==== Record excerpts ====

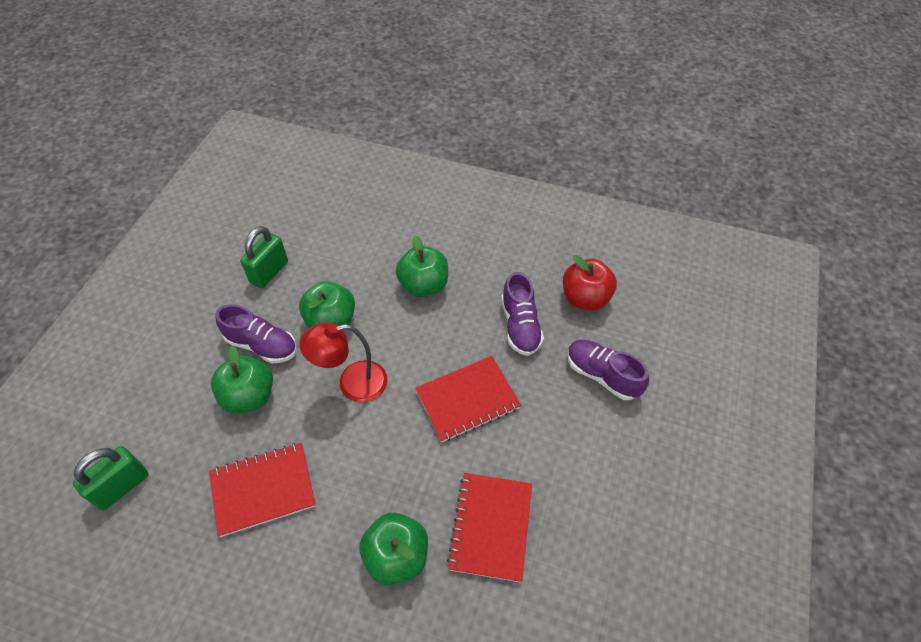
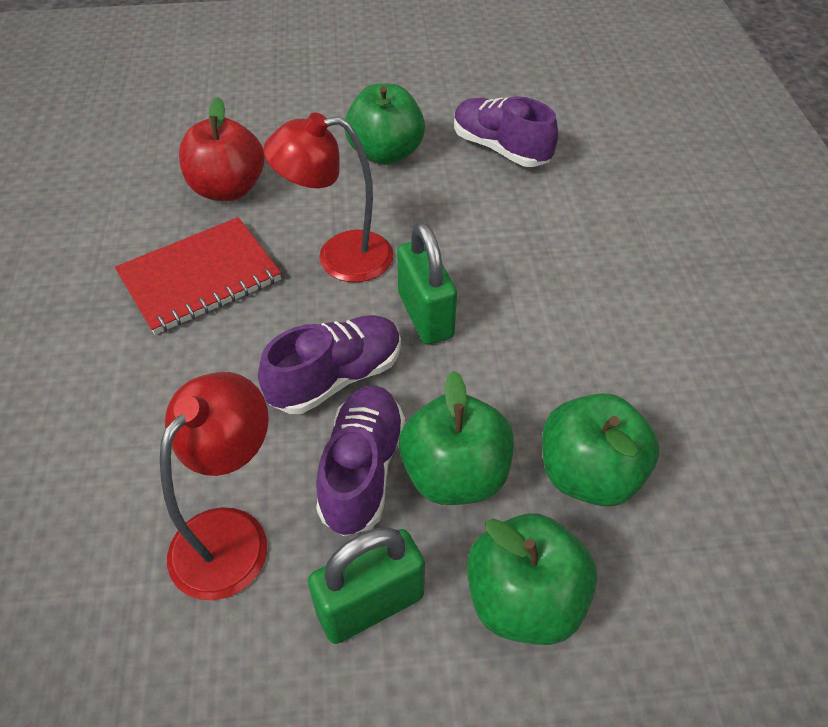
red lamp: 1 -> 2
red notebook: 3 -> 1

====
==== Record excerpts ====

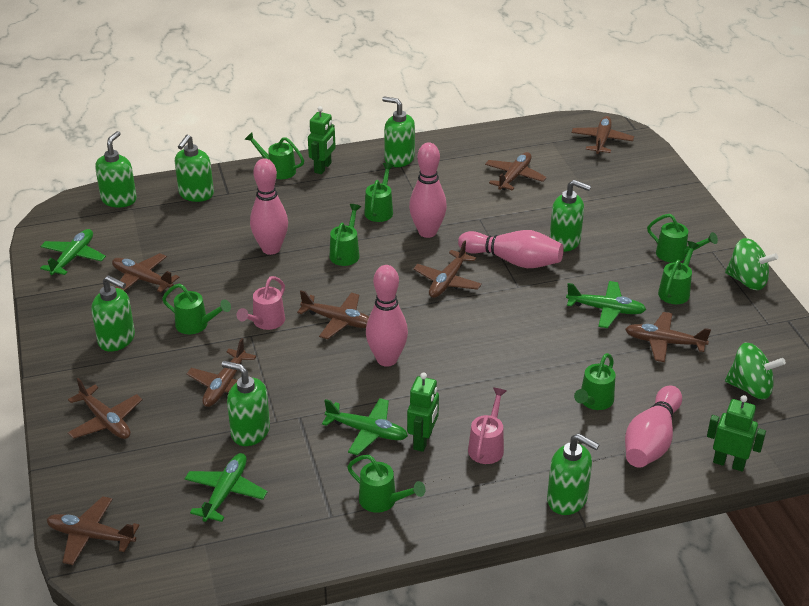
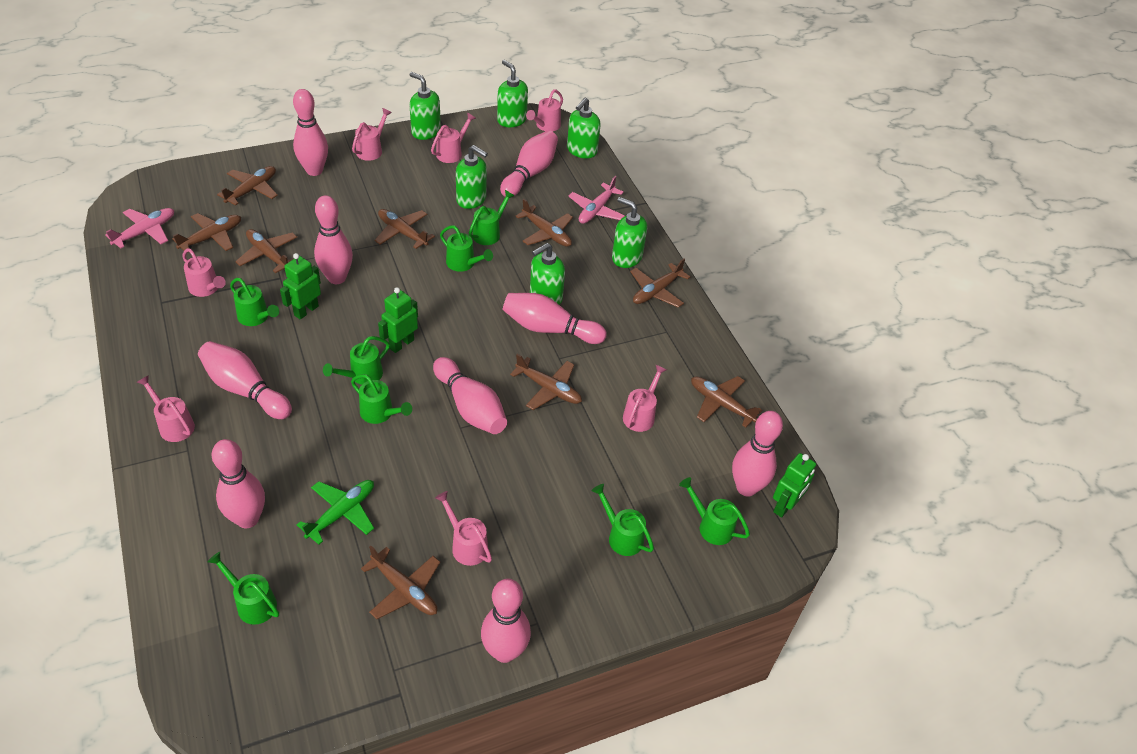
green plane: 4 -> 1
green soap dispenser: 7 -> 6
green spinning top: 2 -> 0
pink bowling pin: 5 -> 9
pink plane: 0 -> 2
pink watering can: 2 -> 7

====

__What to do__:
Retype, exactly and in full, the lines above from the one containing "green soap dispenser: 7 -> 6" through the one containing "pink watering can: 2 -> 7".

__Response__:
green soap dispenser: 7 -> 6
green spinning top: 2 -> 0
pink bowling pin: 5 -> 9
pink plane: 0 -> 2
pink watering can: 2 -> 7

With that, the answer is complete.